▸ **Exercise description**:
Only lines that contain the word "shoe" are to be returned from the data below.

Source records
——
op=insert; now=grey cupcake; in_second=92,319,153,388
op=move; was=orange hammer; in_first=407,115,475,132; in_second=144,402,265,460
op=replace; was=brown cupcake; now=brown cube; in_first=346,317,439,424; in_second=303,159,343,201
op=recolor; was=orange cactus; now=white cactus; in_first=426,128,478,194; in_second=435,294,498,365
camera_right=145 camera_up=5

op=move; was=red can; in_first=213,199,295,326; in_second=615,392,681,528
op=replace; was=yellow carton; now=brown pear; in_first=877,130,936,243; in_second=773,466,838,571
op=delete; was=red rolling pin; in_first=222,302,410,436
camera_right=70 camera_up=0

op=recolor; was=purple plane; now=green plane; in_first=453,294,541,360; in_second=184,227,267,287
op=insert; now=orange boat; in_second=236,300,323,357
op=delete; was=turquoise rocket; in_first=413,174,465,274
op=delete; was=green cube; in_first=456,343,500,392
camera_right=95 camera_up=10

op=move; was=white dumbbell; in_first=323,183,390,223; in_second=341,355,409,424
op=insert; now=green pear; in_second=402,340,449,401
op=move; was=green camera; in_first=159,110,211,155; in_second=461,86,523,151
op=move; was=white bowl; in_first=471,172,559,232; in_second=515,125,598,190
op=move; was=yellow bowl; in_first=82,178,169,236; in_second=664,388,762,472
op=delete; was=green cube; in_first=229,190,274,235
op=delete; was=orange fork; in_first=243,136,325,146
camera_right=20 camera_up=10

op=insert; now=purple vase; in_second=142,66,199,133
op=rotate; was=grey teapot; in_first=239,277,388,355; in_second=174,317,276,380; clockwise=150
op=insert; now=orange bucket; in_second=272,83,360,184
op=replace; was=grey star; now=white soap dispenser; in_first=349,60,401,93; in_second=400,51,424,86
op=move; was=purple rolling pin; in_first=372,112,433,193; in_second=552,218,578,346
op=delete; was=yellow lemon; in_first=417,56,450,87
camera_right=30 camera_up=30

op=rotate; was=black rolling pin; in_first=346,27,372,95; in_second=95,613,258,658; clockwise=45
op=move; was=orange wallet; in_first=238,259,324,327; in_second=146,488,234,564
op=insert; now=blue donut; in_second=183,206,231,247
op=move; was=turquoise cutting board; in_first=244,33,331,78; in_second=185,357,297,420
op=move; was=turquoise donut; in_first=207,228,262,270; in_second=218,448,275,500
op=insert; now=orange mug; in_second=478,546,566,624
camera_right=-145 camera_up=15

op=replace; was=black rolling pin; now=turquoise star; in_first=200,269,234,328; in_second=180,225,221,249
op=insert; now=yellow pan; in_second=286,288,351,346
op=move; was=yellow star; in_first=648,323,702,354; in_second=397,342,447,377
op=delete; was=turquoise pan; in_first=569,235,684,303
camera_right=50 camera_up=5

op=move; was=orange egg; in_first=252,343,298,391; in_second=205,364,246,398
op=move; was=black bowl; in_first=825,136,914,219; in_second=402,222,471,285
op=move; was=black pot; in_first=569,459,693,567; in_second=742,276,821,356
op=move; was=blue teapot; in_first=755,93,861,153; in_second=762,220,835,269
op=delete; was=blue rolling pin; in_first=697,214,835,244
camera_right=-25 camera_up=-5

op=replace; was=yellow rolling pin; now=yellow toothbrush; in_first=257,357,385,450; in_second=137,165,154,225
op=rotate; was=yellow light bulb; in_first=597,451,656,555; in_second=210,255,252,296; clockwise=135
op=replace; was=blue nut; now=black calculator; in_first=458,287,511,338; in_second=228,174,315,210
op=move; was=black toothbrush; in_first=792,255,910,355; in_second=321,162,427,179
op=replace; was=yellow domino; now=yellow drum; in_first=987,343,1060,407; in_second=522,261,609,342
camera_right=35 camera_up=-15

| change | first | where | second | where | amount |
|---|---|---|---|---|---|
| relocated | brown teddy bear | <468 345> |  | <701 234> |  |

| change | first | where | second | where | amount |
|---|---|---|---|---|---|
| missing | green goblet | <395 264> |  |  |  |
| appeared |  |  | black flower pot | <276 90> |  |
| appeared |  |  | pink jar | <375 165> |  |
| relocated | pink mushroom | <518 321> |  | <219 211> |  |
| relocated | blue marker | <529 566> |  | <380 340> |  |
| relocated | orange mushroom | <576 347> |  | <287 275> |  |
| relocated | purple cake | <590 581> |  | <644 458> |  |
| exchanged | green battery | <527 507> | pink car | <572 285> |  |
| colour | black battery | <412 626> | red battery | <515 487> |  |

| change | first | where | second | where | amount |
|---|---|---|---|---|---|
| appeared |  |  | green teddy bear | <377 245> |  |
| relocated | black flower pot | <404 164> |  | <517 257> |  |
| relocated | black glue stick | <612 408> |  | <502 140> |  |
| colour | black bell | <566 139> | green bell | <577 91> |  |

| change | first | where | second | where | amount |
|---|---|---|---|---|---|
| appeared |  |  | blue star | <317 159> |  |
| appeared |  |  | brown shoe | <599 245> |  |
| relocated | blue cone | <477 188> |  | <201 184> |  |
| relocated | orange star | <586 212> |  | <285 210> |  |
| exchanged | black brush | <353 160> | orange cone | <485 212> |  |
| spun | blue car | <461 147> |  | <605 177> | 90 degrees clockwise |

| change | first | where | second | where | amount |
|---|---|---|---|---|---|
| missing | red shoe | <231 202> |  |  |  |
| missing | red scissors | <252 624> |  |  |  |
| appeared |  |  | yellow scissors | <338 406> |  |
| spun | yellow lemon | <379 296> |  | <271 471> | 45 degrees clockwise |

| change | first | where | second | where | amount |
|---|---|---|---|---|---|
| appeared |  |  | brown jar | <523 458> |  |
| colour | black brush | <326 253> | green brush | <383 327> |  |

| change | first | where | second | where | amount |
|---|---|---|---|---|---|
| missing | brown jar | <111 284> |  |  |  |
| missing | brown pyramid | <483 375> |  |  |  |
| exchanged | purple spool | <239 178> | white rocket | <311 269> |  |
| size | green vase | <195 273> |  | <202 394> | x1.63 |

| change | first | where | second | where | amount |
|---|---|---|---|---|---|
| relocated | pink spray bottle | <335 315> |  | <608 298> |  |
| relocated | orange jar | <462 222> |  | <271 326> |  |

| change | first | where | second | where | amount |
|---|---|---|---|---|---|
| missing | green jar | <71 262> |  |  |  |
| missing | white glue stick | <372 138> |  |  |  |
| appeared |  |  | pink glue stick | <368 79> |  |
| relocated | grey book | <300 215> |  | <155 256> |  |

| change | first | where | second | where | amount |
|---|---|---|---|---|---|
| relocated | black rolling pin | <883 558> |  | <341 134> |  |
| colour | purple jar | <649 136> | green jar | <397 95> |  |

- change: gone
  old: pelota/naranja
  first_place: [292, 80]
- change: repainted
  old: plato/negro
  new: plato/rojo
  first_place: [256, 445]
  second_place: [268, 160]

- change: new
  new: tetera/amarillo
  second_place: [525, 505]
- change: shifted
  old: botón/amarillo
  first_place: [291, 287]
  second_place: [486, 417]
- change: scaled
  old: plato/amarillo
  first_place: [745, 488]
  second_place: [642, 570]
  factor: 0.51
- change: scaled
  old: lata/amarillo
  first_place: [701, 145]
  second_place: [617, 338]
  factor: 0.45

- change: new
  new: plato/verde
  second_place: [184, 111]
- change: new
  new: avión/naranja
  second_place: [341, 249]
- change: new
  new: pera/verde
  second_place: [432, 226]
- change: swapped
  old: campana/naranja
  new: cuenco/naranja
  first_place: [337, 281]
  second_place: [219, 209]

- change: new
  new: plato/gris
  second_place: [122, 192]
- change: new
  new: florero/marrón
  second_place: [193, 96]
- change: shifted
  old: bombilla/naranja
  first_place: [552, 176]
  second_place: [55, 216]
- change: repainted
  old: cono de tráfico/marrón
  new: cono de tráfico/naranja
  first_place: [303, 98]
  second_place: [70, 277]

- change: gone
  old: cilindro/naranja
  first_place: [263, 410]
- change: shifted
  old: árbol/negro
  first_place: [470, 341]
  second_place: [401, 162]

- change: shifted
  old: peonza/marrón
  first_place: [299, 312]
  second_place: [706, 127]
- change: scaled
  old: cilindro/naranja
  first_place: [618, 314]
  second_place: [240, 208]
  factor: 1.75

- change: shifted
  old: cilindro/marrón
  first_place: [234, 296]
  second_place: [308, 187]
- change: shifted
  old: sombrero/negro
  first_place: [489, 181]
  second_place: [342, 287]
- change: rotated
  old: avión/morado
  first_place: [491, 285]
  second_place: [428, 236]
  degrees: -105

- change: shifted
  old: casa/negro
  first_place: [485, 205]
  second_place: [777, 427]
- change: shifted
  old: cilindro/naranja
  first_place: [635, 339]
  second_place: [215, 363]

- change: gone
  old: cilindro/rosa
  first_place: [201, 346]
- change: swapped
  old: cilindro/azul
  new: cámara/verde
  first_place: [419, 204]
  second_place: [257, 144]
——
▸ **Answer section**:
| appeared |  |  | brown shoe | <599 245> |  |
| missing | red shoe | <231 202> |  |  |  |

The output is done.